- Opening Delimiter -
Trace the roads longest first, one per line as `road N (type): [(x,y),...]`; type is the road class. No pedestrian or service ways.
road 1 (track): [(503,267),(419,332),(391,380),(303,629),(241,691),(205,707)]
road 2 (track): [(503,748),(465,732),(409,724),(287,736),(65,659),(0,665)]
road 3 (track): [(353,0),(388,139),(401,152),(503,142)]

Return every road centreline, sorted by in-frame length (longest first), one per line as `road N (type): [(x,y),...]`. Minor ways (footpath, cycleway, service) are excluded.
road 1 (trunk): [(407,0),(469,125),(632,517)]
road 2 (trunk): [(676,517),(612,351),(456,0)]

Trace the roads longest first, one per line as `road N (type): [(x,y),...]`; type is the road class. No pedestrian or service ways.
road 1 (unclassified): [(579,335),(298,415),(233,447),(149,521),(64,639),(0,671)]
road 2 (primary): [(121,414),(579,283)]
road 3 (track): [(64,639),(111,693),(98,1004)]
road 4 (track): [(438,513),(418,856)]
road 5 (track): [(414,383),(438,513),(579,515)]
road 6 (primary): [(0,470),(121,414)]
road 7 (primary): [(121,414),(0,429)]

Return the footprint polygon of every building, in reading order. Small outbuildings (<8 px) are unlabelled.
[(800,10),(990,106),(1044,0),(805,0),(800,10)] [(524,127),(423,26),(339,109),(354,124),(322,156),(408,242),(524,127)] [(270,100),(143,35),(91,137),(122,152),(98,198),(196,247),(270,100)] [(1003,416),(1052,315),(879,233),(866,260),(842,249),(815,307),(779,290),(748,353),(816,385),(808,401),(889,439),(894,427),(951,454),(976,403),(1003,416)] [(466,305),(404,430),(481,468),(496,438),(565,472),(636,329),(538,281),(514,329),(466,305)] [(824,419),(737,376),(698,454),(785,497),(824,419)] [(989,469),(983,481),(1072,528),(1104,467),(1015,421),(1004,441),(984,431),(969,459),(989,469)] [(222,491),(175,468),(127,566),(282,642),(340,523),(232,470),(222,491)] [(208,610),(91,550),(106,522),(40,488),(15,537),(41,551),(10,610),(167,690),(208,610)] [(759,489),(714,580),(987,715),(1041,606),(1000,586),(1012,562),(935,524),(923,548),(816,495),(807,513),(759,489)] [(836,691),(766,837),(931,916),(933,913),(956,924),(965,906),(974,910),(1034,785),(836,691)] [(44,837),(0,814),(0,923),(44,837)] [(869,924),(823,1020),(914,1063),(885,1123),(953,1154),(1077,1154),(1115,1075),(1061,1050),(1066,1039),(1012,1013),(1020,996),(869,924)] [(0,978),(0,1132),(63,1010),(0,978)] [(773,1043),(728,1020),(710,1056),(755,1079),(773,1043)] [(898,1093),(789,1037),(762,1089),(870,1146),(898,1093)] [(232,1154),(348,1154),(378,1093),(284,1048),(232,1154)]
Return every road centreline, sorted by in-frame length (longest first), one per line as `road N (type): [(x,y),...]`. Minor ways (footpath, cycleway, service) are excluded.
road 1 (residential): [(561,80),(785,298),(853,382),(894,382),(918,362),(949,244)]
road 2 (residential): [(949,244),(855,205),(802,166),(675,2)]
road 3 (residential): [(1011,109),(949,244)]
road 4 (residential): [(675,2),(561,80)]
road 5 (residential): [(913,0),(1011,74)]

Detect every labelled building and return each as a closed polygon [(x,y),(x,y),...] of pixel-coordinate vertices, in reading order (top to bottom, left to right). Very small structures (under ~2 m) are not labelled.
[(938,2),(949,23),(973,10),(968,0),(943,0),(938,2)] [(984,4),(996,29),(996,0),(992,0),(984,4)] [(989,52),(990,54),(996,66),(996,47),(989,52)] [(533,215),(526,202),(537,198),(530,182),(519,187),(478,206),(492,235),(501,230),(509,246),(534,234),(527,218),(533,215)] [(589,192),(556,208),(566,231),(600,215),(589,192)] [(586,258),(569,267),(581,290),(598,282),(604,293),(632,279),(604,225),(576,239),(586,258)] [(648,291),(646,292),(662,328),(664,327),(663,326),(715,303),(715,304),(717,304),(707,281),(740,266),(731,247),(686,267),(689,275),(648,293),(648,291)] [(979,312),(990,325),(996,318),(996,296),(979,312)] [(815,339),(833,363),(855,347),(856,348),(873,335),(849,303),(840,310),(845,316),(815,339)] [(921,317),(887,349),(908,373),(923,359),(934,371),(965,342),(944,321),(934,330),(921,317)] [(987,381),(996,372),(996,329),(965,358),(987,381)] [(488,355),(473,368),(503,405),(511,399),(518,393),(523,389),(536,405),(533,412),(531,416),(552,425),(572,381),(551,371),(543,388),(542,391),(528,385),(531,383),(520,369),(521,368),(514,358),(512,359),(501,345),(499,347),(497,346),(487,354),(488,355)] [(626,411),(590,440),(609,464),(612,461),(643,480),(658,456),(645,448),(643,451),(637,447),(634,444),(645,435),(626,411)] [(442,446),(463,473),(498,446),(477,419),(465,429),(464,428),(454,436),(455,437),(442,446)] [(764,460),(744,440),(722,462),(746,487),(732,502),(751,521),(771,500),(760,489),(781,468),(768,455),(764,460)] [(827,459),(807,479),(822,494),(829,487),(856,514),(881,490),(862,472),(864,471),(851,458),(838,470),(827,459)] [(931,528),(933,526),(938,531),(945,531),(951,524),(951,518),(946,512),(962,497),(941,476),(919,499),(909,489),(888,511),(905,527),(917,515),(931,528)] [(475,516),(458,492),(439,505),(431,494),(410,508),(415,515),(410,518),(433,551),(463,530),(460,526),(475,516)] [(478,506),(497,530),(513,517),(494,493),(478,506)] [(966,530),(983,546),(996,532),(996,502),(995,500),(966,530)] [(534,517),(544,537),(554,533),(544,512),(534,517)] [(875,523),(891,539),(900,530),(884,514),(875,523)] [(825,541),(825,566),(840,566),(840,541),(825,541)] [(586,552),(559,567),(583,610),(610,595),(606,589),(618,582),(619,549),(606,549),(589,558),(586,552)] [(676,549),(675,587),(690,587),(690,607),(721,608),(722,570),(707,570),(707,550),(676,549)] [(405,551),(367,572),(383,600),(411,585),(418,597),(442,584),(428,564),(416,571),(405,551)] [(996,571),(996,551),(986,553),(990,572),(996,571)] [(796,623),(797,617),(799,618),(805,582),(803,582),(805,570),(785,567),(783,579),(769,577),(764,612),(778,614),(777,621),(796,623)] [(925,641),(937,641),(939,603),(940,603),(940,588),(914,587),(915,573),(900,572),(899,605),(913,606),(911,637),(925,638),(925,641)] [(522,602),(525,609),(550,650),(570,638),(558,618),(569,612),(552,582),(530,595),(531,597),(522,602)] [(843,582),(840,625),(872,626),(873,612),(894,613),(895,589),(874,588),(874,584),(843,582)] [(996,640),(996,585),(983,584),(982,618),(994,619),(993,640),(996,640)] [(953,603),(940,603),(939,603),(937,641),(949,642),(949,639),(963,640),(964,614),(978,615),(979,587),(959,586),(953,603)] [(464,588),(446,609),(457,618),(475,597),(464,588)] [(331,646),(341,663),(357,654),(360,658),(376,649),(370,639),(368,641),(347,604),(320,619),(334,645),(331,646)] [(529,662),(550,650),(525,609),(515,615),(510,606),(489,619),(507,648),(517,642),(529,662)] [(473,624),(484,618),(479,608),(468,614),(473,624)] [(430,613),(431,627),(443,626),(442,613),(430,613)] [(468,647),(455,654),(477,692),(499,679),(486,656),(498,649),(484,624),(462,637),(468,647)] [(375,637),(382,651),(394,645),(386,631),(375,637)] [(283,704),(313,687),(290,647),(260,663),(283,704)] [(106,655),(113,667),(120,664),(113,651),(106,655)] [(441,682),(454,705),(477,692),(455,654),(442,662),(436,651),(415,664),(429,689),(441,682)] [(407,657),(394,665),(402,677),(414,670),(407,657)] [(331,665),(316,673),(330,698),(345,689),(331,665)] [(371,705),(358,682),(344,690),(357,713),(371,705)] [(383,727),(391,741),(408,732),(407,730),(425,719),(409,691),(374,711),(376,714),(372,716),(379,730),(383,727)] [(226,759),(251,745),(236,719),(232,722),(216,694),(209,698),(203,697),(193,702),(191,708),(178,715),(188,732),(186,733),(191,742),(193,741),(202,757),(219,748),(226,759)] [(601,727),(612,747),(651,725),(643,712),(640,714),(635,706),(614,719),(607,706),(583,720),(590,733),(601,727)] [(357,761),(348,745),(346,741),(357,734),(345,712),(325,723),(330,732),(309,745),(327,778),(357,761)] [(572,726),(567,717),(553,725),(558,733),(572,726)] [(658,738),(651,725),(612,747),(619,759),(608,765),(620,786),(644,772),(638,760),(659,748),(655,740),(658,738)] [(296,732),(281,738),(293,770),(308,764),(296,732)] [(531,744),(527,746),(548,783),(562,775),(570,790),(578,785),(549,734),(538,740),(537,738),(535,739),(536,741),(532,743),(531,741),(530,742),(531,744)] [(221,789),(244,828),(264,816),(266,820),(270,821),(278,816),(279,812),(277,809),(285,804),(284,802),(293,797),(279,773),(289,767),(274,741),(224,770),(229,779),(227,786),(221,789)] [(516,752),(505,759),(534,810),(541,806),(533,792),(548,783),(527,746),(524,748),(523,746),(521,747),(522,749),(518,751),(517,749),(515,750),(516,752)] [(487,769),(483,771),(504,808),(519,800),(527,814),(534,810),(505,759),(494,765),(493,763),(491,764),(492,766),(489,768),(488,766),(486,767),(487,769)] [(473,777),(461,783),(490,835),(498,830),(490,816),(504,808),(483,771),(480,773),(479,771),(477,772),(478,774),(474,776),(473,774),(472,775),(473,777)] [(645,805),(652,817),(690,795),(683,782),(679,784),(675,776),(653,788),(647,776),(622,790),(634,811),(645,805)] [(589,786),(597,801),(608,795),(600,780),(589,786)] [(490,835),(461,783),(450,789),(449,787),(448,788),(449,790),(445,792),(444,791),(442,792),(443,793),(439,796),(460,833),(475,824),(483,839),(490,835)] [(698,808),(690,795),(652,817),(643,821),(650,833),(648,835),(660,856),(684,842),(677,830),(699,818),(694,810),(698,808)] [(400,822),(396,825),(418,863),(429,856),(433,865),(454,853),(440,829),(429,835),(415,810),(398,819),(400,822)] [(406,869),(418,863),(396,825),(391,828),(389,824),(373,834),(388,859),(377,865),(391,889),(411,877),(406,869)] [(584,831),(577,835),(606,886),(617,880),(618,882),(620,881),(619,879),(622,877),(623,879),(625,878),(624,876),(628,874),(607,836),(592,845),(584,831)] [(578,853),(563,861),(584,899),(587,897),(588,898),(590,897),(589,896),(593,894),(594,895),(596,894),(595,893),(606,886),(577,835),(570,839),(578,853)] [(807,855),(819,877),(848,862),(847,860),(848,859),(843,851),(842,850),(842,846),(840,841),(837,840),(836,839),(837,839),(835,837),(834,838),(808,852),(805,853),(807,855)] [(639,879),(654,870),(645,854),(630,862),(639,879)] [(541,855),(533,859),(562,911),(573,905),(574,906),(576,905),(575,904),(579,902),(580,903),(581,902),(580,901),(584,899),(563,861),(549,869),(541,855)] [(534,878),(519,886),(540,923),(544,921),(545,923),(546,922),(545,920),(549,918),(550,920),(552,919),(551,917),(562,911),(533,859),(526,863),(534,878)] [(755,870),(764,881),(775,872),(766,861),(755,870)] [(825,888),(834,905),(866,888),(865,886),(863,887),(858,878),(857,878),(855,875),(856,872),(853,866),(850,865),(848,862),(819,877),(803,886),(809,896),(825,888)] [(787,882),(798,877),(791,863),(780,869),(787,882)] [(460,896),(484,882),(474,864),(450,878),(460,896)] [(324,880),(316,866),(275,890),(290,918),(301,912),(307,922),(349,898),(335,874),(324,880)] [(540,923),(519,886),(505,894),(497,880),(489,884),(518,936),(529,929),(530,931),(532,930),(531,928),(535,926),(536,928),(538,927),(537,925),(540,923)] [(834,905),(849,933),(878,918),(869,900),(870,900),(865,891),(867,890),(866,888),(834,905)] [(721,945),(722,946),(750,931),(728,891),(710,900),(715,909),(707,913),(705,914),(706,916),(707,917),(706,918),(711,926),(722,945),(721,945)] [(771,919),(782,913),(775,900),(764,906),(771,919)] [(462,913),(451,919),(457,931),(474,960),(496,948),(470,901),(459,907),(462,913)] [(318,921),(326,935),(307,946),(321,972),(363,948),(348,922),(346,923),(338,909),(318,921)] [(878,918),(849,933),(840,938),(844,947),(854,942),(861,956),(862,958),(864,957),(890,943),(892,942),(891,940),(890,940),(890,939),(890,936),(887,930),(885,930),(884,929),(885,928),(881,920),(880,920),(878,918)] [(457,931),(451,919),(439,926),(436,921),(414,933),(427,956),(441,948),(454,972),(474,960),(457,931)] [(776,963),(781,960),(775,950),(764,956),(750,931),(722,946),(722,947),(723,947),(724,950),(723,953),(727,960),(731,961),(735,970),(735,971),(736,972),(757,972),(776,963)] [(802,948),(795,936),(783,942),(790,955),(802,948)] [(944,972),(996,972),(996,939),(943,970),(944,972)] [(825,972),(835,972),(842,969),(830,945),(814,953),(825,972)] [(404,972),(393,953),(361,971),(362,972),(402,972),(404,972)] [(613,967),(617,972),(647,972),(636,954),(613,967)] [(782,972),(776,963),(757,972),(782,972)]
- Closing Delimiter -
WHAT IS EXPECTED: Extract every line containing the string "track" from the material.

TASK RESULT:
road 1 (track): [(503,267),(419,332),(391,380),(303,629),(241,691),(205,707)]
road 2 (track): [(503,748),(465,732),(409,724),(287,736),(65,659),(0,665)]
road 3 (track): [(353,0),(388,139),(401,152),(503,142)]
road 3 (track): [(64,639),(111,693),(98,1004)]
road 4 (track): [(438,513),(418,856)]
road 5 (track): [(414,383),(438,513),(579,515)]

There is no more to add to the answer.